[Given entries — start]
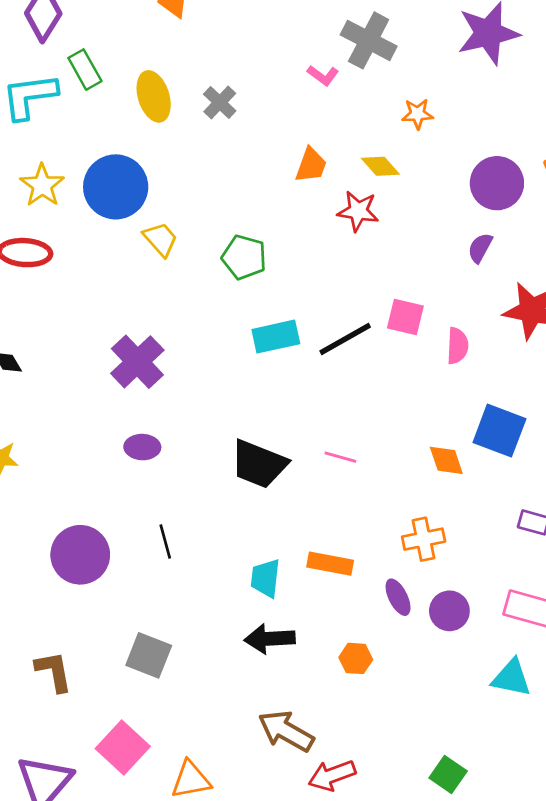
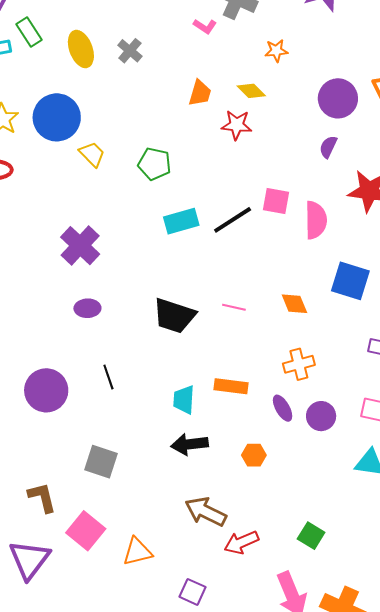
pink semicircle: (458, 346) -> (316, 220), size x1.4
orange diamond: (446, 460) -> (294, 304), moved
brown L-shape: (54, 671) -> (42, 497), moved
green square: (448, 774) -> (311, 536), moved

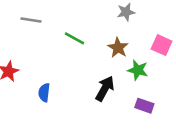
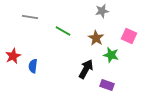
blue semicircle: (44, 93) -> (33, 66), moved
purple rectangle: (144, 106) -> (107, 85), moved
[Given entries — finish]
Apart from the pictures, return every entry above exactly as given.

## Result of the task
pink semicircle: (458, 346) -> (316, 220), size x1.4
orange diamond: (446, 460) -> (294, 304), moved
brown L-shape: (54, 671) -> (42, 497), moved
green square: (448, 774) -> (311, 536), moved

blue semicircle: (44, 93) -> (33, 66), moved
purple rectangle: (144, 106) -> (107, 85), moved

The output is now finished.